• Exercise data:
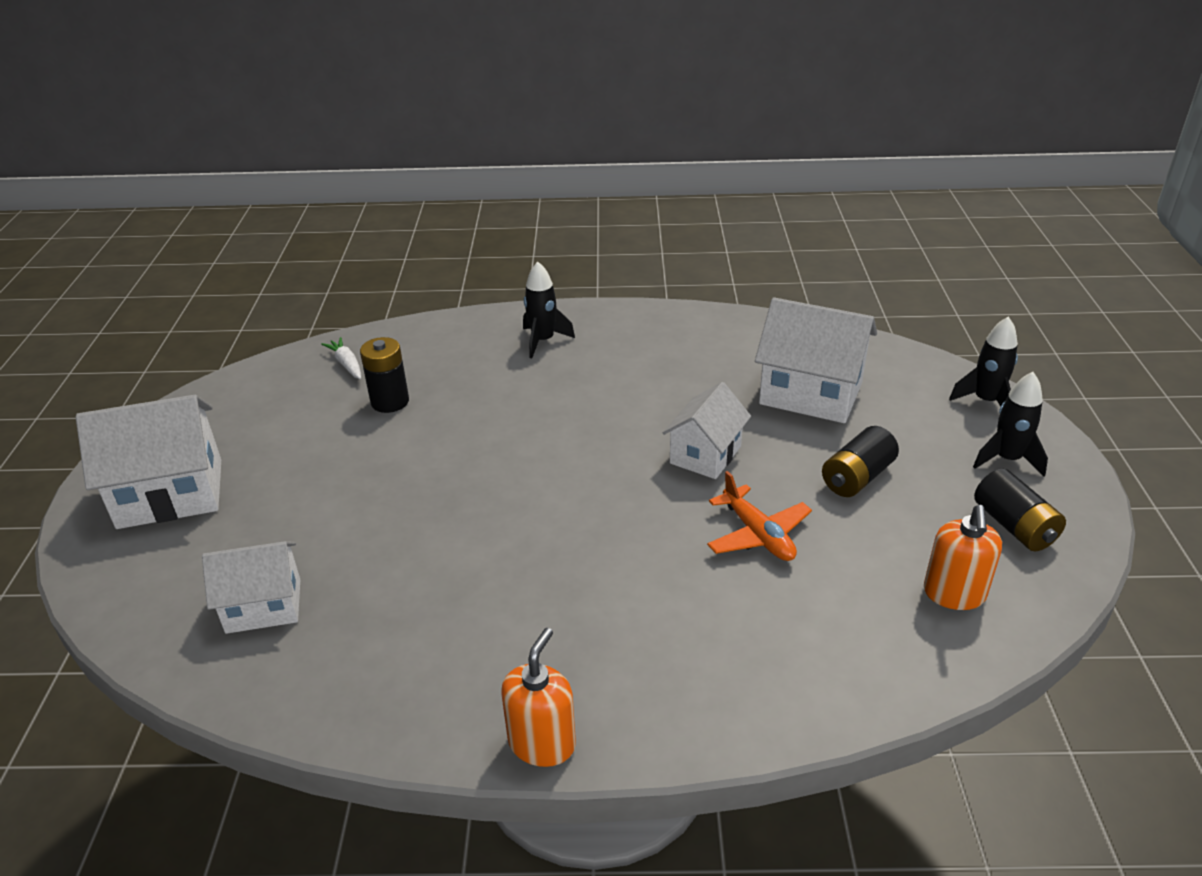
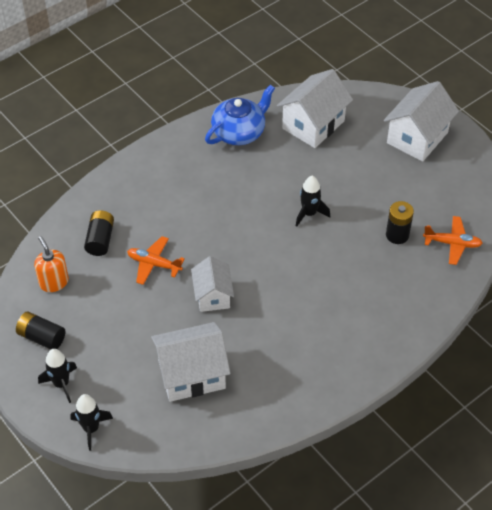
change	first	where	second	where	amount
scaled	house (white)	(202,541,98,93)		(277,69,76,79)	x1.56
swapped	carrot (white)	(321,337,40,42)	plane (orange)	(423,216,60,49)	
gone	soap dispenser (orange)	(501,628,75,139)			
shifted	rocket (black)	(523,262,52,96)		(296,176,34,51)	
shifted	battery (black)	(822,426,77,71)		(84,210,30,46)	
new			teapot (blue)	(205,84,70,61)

• Goal of the exercise: The response should repeat every entry above exactly and include none of the pictures.

• Result of the task:
change	first	where	second	where	amount
scaled	house (white)	(202,541,98,93)		(277,69,76,79)	x1.56
swapped	carrot (white)	(321,337,40,42)	plane (orange)	(423,216,60,49)	
gone	soap dispenser (orange)	(501,628,75,139)			
shifted	rocket (black)	(523,262,52,96)		(296,176,34,51)	
shifted	battery (black)	(822,426,77,71)		(84,210,30,46)	
new			teapot (blue)	(205,84,70,61)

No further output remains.